WHAT IS REQUIRED ▸ Reproduce the complete set of records exactly. No picture is to appear in the copy.

RECORDS TO USE ▸
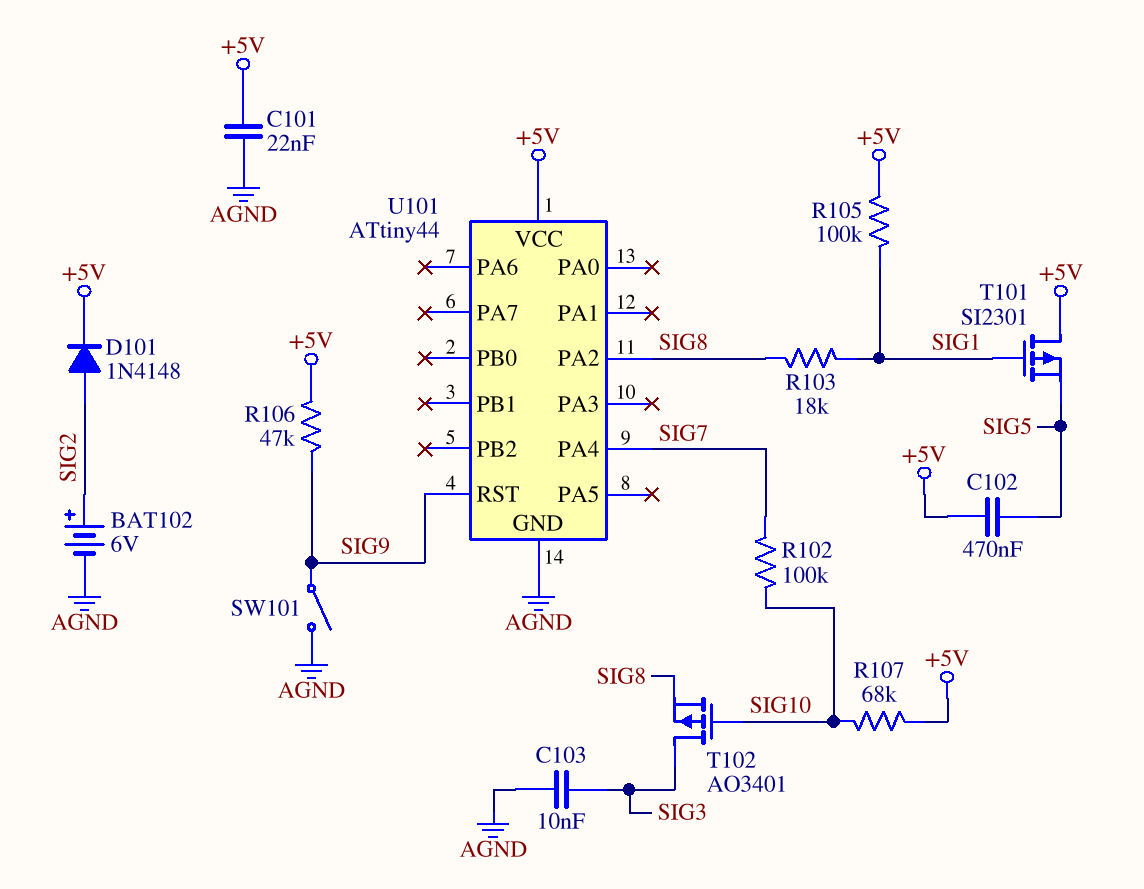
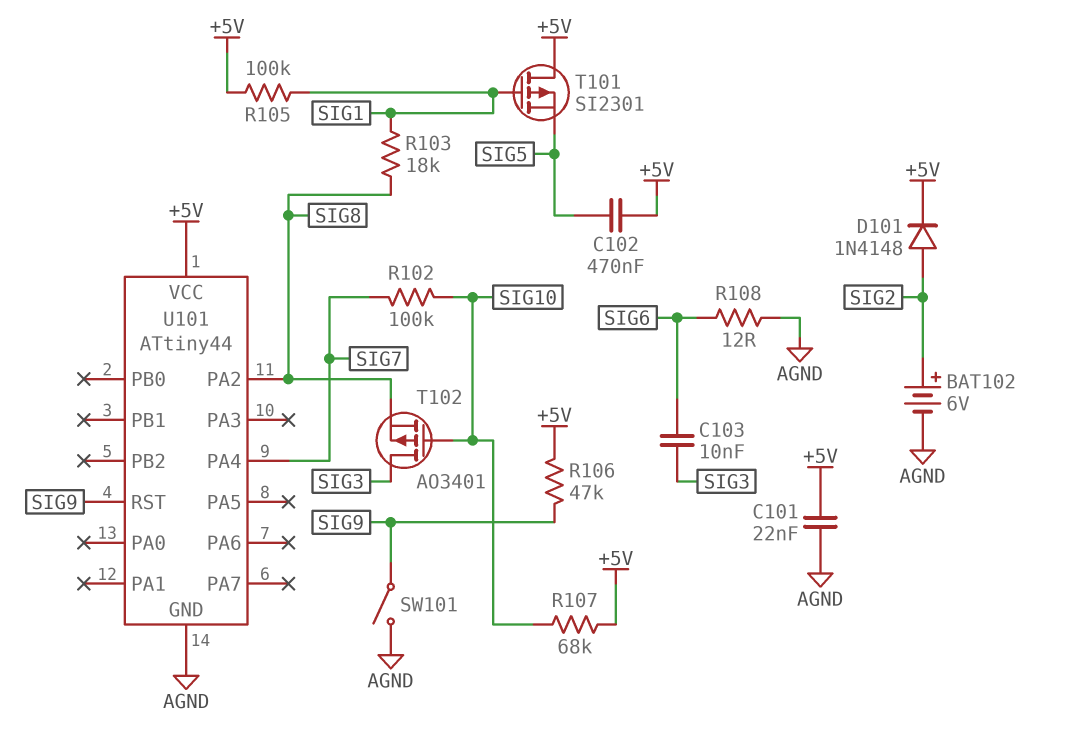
C103: 10nF (AGND, SIG3) -> 10nF (SIG3, SIG6)
R108: none -> 12 (AGND, SIG6)

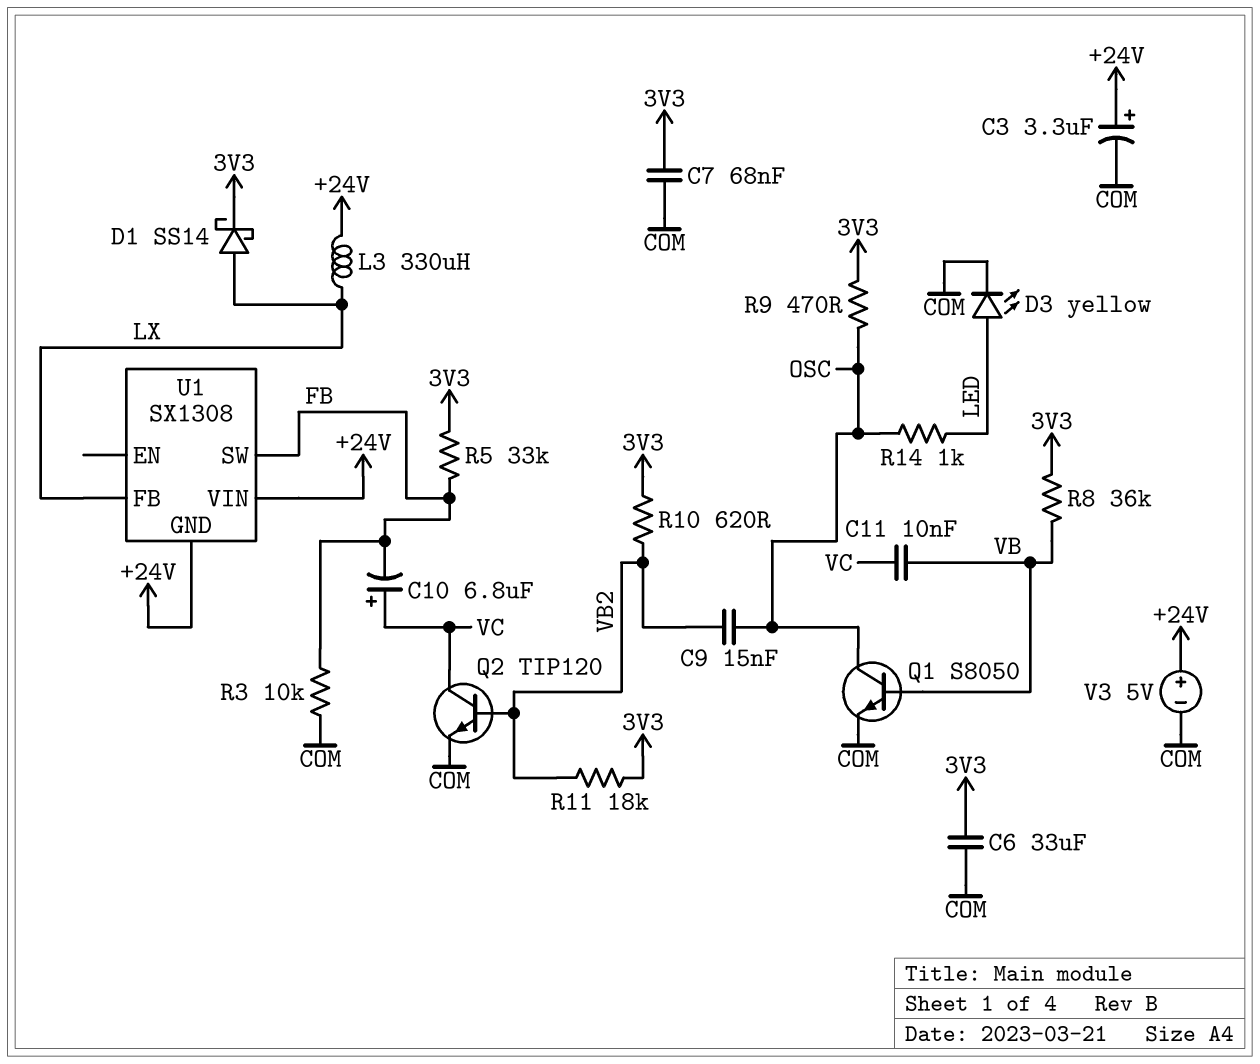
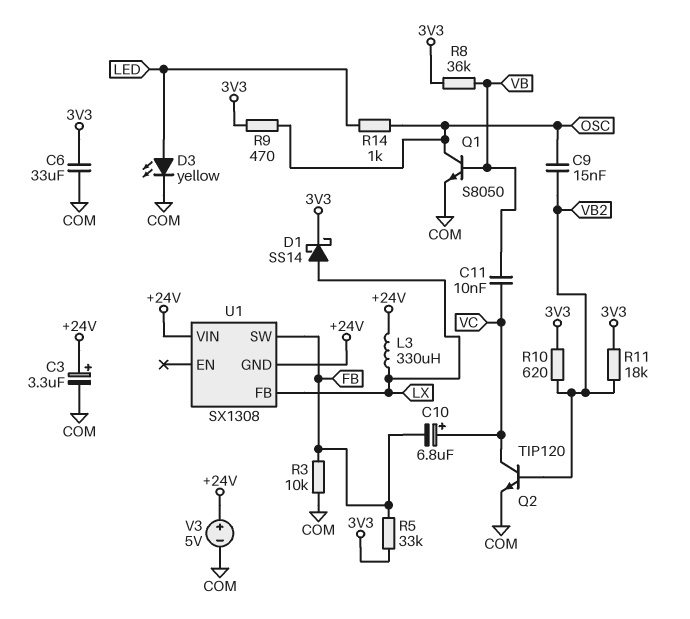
C7: 68nF (3V3, COM) -> none

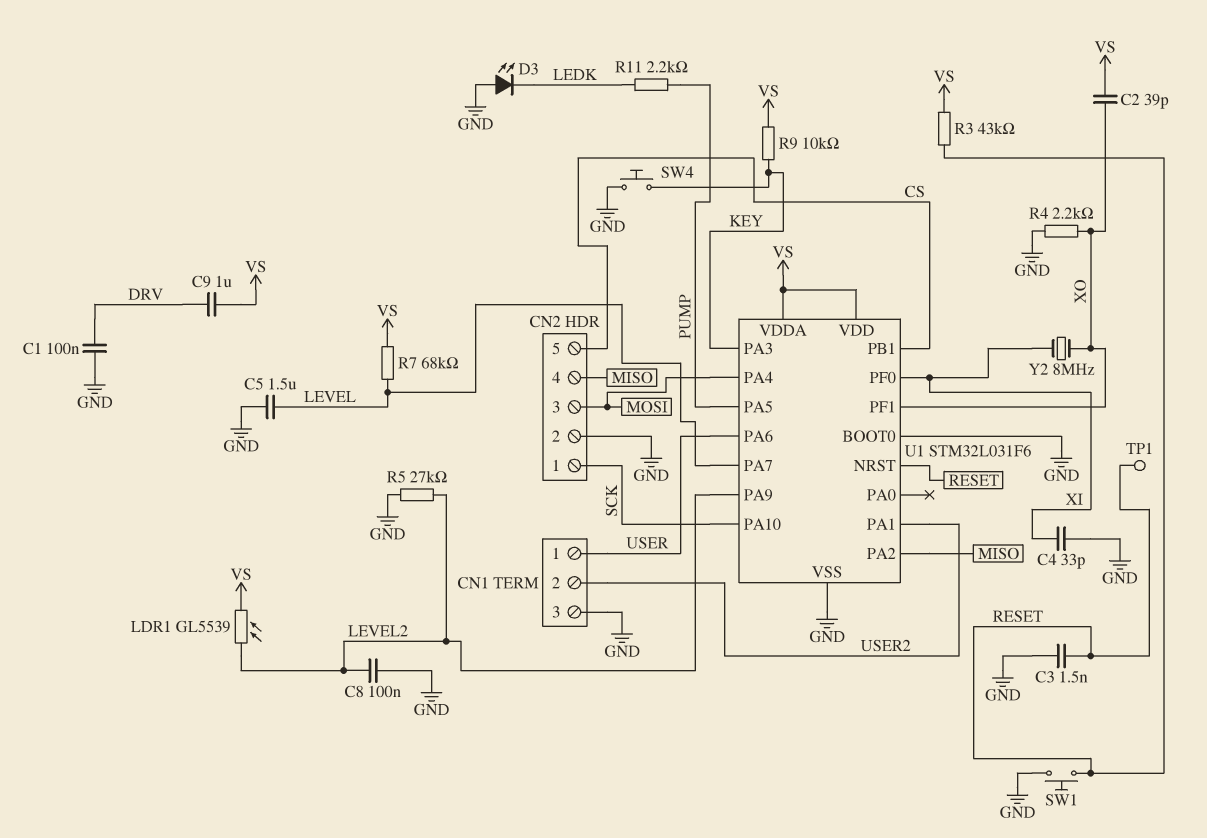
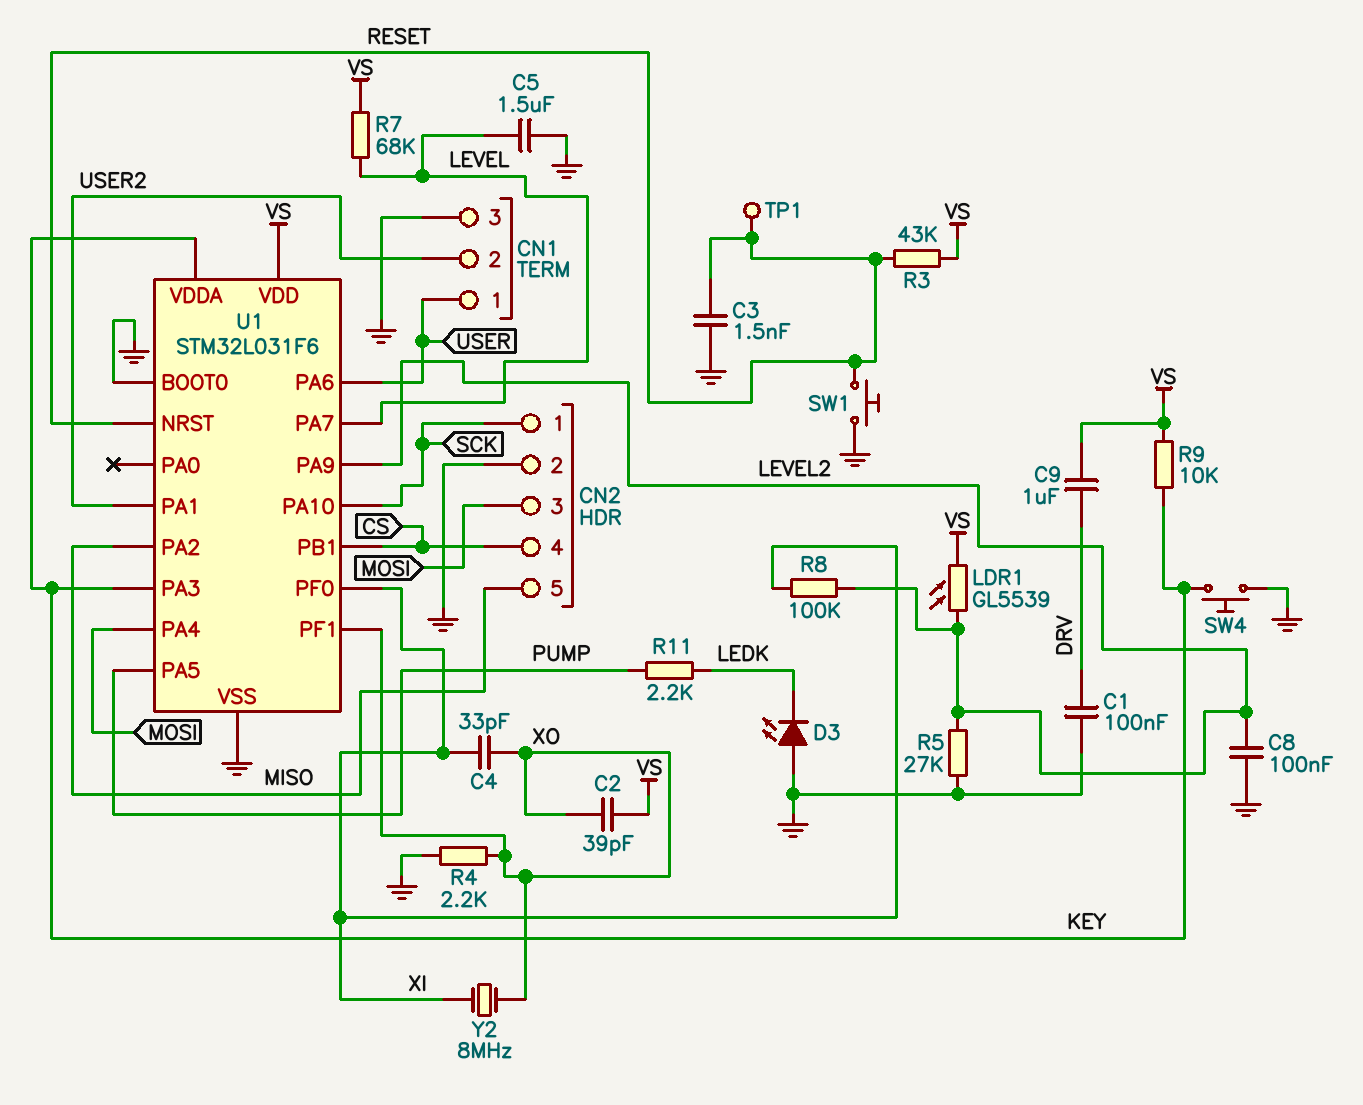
C4: 33pF (GND, XI) -> 33pF (XI, XO)
CN2 pin 4: MISO -> CS
CN2 pin 5: CS -> MISO
R8: none -> 100k (LEVEL2, XI)
U1 pin VDDA: VS -> KEY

TASK RESPONSE ▸
C103: 10nF (AGND, SIG3) -> 10nF (SIG3, SIG6)
R108: none -> 12 (AGND, SIG6)

C7: 68nF (3V3, COM) -> none

C4: 33pF (GND, XI) -> 33pF (XI, XO)
CN2 pin 4: MISO -> CS
CN2 pin 5: CS -> MISO
R8: none -> 100k (LEVEL2, XI)
U1 pin VDDA: VS -> KEY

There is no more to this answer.